**Records provided:**
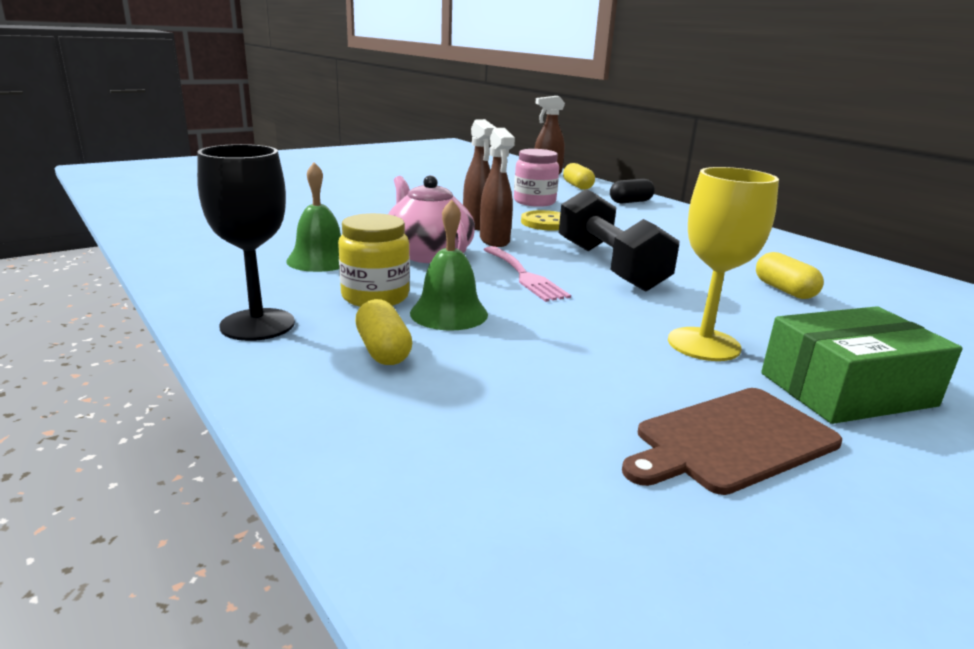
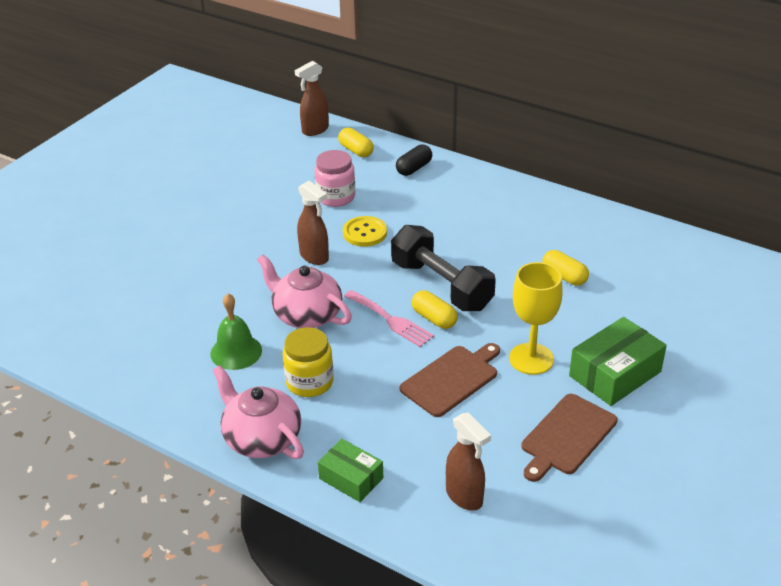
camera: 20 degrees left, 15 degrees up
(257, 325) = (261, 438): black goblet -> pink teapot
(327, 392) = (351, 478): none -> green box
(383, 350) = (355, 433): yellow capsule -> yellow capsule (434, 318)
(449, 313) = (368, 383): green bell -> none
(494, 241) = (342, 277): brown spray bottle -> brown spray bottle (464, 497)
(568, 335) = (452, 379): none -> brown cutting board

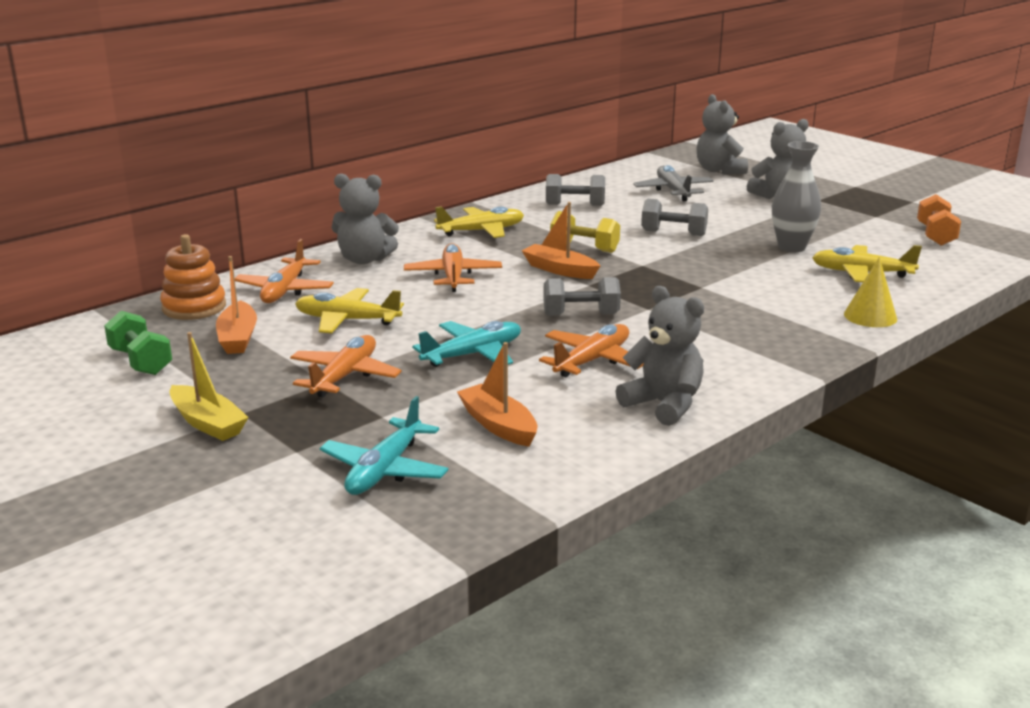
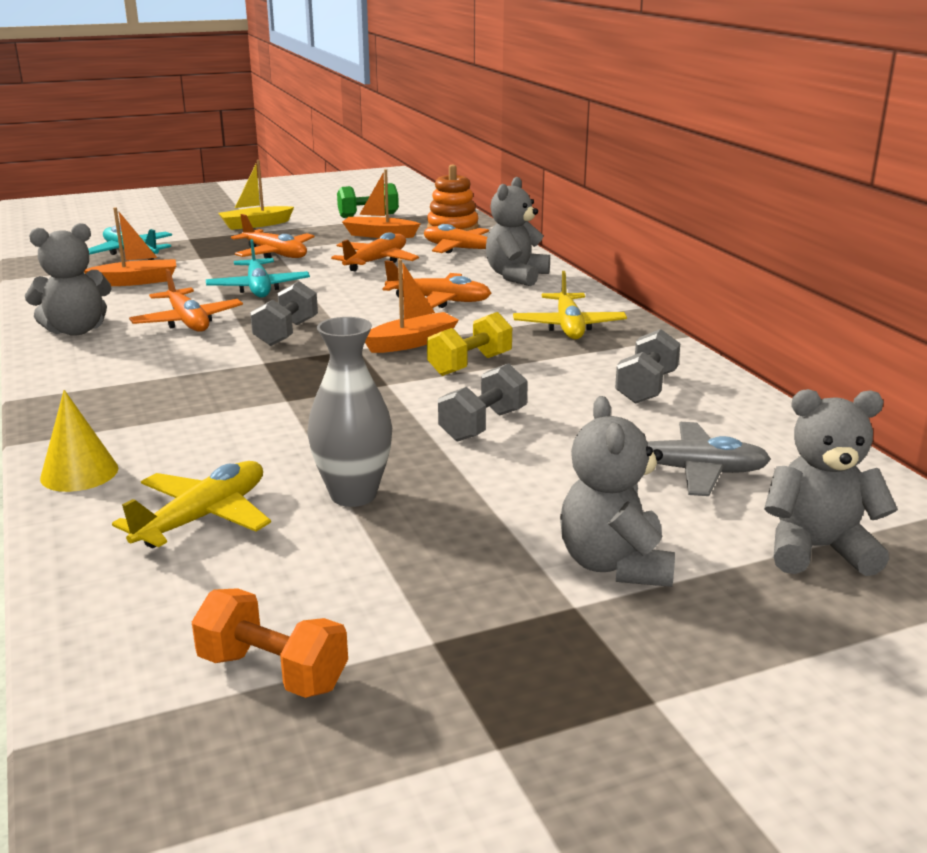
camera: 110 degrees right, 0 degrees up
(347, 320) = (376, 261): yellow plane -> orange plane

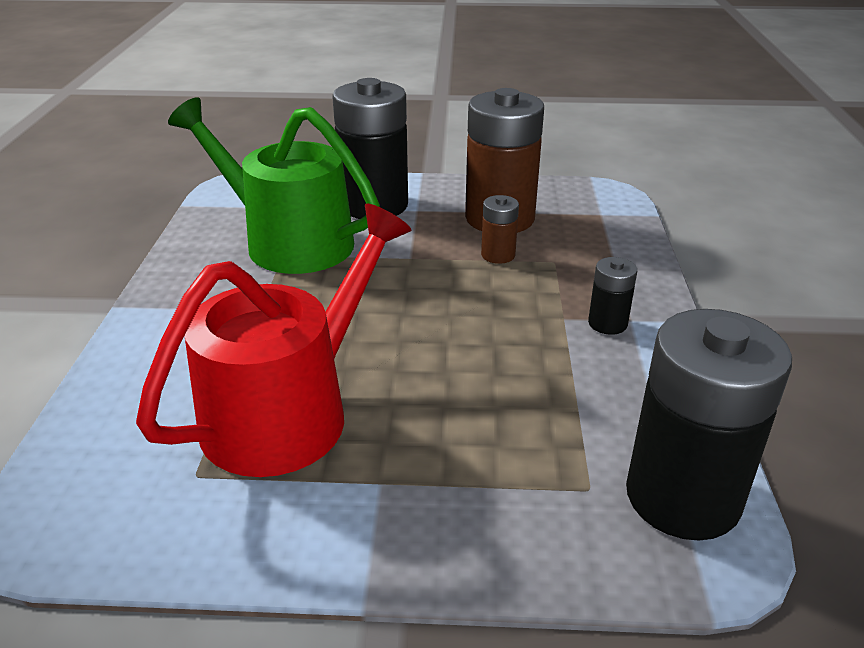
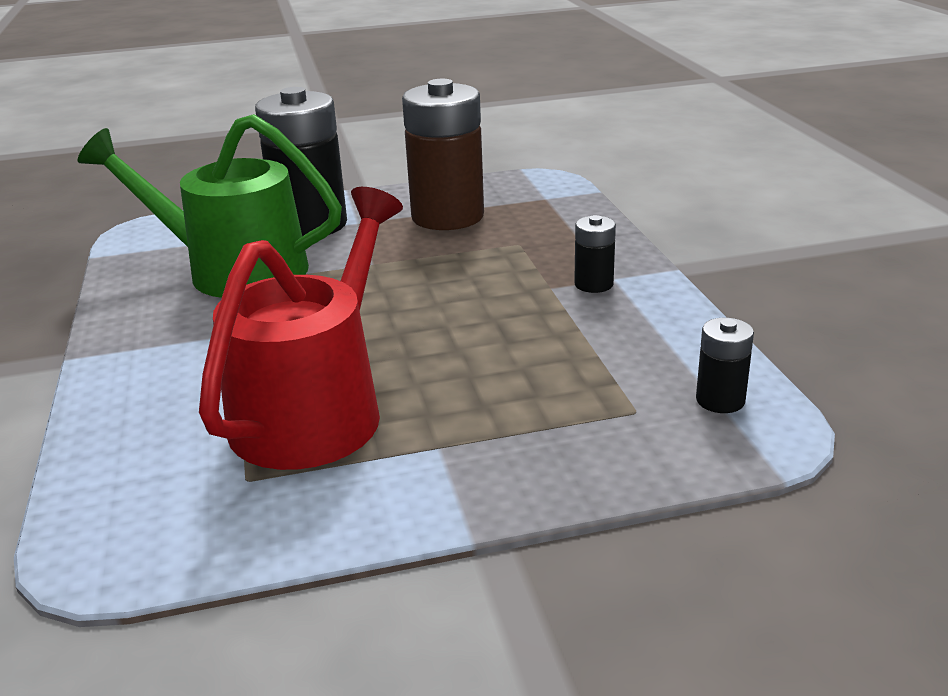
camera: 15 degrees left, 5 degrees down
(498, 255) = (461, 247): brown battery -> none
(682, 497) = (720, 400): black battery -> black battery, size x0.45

--

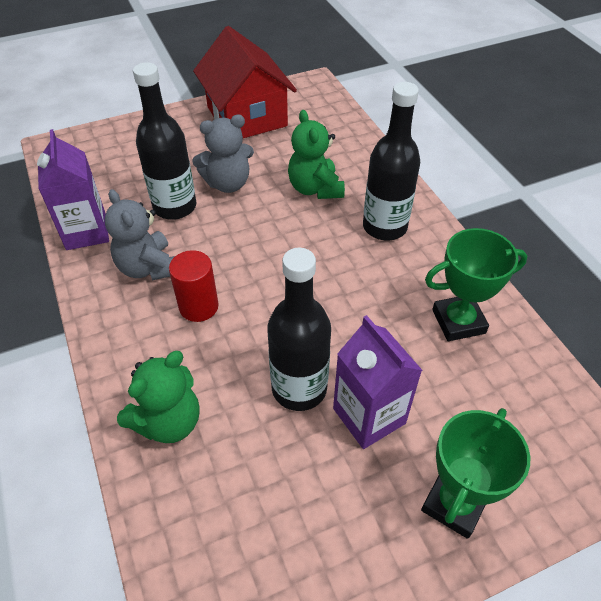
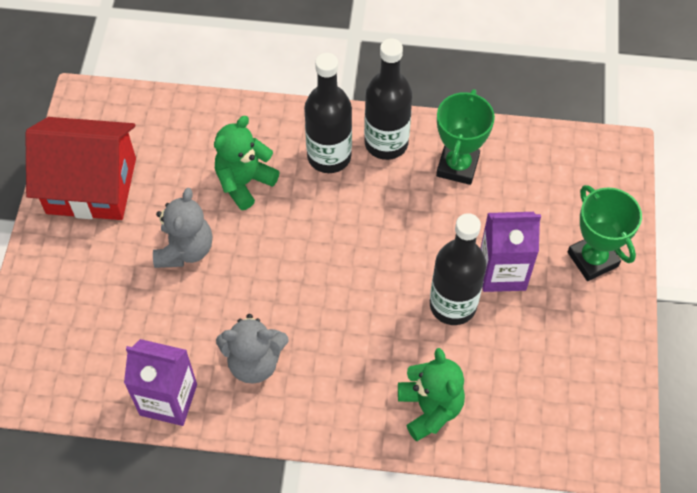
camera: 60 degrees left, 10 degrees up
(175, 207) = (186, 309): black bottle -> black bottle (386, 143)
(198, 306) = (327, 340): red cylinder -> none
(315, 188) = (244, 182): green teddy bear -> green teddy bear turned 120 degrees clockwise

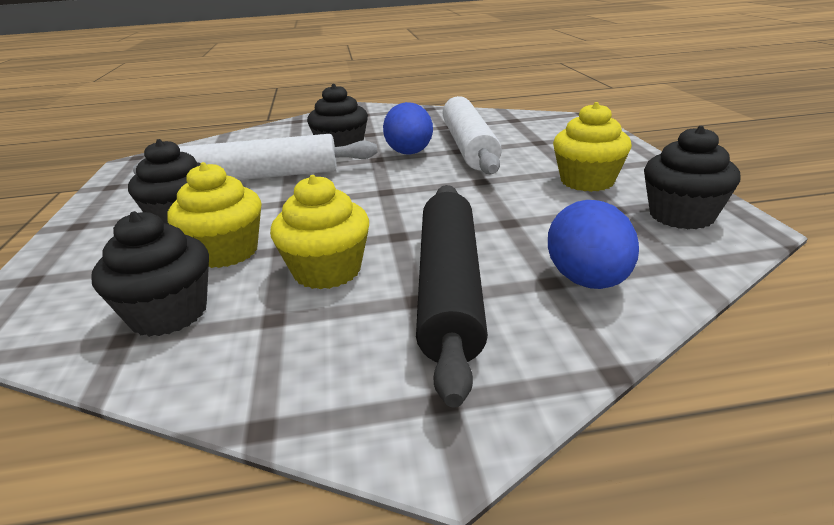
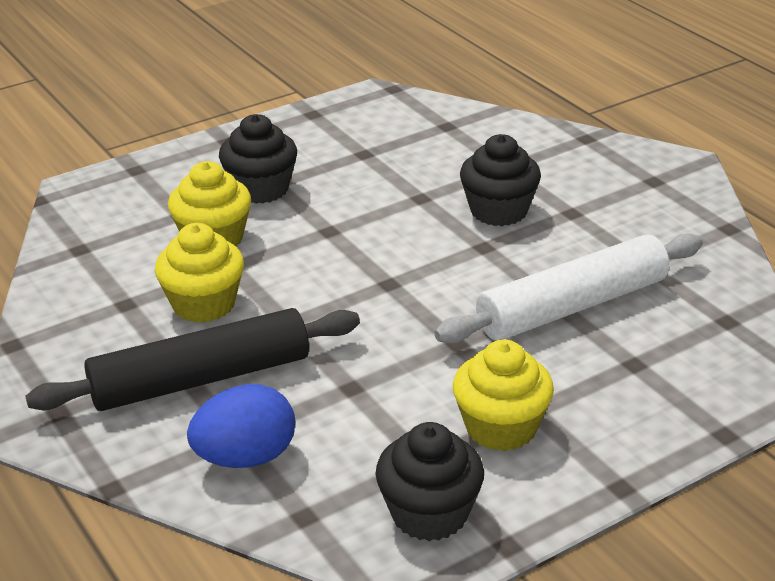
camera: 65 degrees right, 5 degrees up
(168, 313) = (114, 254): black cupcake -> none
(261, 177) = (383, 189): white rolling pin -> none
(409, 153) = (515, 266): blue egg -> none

**Exercise goal:**
Would you please copy, word for word, everything above from the line containing "camera: 65 degrees right, 5 degrees up" down to the line containing "(409, 153) = (515, 266): blue egg -> none", those two lines included?

**Response to the exercise:**
camera: 65 degrees right, 5 degrees up
(168, 313) = (114, 254): black cupcake -> none
(261, 177) = (383, 189): white rolling pin -> none
(409, 153) = (515, 266): blue egg -> none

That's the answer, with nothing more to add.